Start of Data in this exercise

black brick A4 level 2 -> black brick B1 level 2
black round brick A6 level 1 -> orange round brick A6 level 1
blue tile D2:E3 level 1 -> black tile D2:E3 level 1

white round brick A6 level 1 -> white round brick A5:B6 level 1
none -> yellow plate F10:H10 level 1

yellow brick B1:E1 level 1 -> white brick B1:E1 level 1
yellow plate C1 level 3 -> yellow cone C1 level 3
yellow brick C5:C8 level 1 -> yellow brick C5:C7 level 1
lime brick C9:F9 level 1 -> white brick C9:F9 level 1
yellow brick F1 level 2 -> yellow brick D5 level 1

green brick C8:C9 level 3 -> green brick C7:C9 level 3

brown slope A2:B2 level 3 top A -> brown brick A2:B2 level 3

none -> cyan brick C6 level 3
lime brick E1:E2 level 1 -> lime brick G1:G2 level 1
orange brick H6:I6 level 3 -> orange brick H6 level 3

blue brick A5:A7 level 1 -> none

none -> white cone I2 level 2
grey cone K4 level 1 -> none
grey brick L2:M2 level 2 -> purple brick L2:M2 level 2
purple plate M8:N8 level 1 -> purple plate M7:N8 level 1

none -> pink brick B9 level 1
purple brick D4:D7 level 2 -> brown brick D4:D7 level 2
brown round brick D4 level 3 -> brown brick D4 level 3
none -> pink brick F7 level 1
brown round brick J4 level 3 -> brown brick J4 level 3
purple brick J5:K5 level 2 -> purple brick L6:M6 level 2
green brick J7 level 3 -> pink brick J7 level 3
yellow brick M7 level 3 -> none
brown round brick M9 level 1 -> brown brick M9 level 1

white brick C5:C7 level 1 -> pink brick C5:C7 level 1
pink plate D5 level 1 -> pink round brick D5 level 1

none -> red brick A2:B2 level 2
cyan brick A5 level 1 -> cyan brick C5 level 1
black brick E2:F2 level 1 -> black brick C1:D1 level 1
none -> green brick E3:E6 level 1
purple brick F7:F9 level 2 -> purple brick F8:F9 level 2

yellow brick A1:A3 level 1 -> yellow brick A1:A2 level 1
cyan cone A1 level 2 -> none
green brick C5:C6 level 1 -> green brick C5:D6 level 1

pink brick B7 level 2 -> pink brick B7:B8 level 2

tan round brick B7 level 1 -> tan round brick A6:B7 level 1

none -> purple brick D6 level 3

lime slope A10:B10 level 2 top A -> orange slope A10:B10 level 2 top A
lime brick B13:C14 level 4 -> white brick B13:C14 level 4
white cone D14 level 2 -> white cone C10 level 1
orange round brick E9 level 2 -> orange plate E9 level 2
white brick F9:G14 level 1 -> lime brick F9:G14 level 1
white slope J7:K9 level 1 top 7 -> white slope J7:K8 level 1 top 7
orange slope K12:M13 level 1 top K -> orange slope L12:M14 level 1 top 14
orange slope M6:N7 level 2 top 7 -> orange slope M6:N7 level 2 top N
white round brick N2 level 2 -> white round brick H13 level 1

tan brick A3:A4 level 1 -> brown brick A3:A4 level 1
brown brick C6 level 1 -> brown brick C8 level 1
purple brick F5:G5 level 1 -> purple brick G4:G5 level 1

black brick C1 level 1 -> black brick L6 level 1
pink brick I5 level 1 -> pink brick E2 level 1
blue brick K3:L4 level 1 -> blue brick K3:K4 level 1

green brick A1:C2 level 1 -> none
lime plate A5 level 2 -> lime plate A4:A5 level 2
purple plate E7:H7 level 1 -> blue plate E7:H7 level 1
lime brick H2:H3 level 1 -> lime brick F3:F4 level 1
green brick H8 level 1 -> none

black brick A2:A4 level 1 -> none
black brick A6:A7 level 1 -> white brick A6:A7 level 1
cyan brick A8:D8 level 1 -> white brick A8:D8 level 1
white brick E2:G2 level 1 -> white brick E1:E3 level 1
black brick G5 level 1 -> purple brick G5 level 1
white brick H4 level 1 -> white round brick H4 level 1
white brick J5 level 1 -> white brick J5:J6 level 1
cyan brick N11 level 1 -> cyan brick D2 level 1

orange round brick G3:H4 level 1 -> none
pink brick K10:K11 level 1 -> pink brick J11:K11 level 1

End of Data in this exercise

Description of the task: Your response must repeat the entries above exactly, in full.

Problem solution:
black brick A4 level 2 -> black brick B1 level 2
black round brick A6 level 1 -> orange round brick A6 level 1
blue tile D2:E3 level 1 -> black tile D2:E3 level 1

white round brick A6 level 1 -> white round brick A5:B6 level 1
none -> yellow plate F10:H10 level 1

yellow brick B1:E1 level 1 -> white brick B1:E1 level 1
yellow plate C1 level 3 -> yellow cone C1 level 3
yellow brick C5:C8 level 1 -> yellow brick C5:C7 level 1
lime brick C9:F9 level 1 -> white brick C9:F9 level 1
yellow brick F1 level 2 -> yellow brick D5 level 1

green brick C8:C9 level 3 -> green brick C7:C9 level 3

brown slope A2:B2 level 3 top A -> brown brick A2:B2 level 3

none -> cyan brick C6 level 3
lime brick E1:E2 level 1 -> lime brick G1:G2 level 1
orange brick H6:I6 level 3 -> orange brick H6 level 3

blue brick A5:A7 level 1 -> none

none -> white cone I2 level 2
grey cone K4 level 1 -> none
grey brick L2:M2 level 2 -> purple brick L2:M2 level 2
purple plate M8:N8 level 1 -> purple plate M7:N8 level 1

none -> pink brick B9 level 1
purple brick D4:D7 level 2 -> brown brick D4:D7 level 2
brown round brick D4 level 3 -> brown brick D4 level 3
none -> pink brick F7 level 1
brown round brick J4 level 3 -> brown brick J4 level 3
purple brick J5:K5 level 2 -> purple brick L6:M6 level 2
green brick J7 level 3 -> pink brick J7 level 3
yellow brick M7 level 3 -> none
brown round brick M9 level 1 -> brown brick M9 level 1

white brick C5:C7 level 1 -> pink brick C5:C7 level 1
pink plate D5 level 1 -> pink round brick D5 level 1

none -> red brick A2:B2 level 2
cyan brick A5 level 1 -> cyan brick C5 level 1
black brick E2:F2 level 1 -> black brick C1:D1 level 1
none -> green brick E3:E6 level 1
purple brick F7:F9 level 2 -> purple brick F8:F9 level 2

yellow brick A1:A3 level 1 -> yellow brick A1:A2 level 1
cyan cone A1 level 2 -> none
green brick C5:C6 level 1 -> green brick C5:D6 level 1

pink brick B7 level 2 -> pink brick B7:B8 level 2

tan round brick B7 level 1 -> tan round brick A6:B7 level 1

none -> purple brick D6 level 3

lime slope A10:B10 level 2 top A -> orange slope A10:B10 level 2 top A
lime brick B13:C14 level 4 -> white brick B13:C14 level 4
white cone D14 level 2 -> white cone C10 level 1
orange round brick E9 level 2 -> orange plate E9 level 2
white brick F9:G14 level 1 -> lime brick F9:G14 level 1
white slope J7:K9 level 1 top 7 -> white slope J7:K8 level 1 top 7
orange slope K12:M13 level 1 top K -> orange slope L12:M14 level 1 top 14
orange slope M6:N7 level 2 top 7 -> orange slope M6:N7 level 2 top N
white round brick N2 level 2 -> white round brick H13 level 1

tan brick A3:A4 level 1 -> brown brick A3:A4 level 1
brown brick C6 level 1 -> brown brick C8 level 1
purple brick F5:G5 level 1 -> purple brick G4:G5 level 1

black brick C1 level 1 -> black brick L6 level 1
pink brick I5 level 1 -> pink brick E2 level 1
blue brick K3:L4 level 1 -> blue brick K3:K4 level 1

green brick A1:C2 level 1 -> none
lime plate A5 level 2 -> lime plate A4:A5 level 2
purple plate E7:H7 level 1 -> blue plate E7:H7 level 1
lime brick H2:H3 level 1 -> lime brick F3:F4 level 1
green brick H8 level 1 -> none

black brick A2:A4 level 1 -> none
black brick A6:A7 level 1 -> white brick A6:A7 level 1
cyan brick A8:D8 level 1 -> white brick A8:D8 level 1
white brick E2:G2 level 1 -> white brick E1:E3 level 1
black brick G5 level 1 -> purple brick G5 level 1
white brick H4 level 1 -> white round brick H4 level 1
white brick J5 level 1 -> white brick J5:J6 level 1
cyan brick N11 level 1 -> cyan brick D2 level 1

orange round brick G3:H4 level 1 -> none
pink brick K10:K11 level 1 -> pink brick J11:K11 level 1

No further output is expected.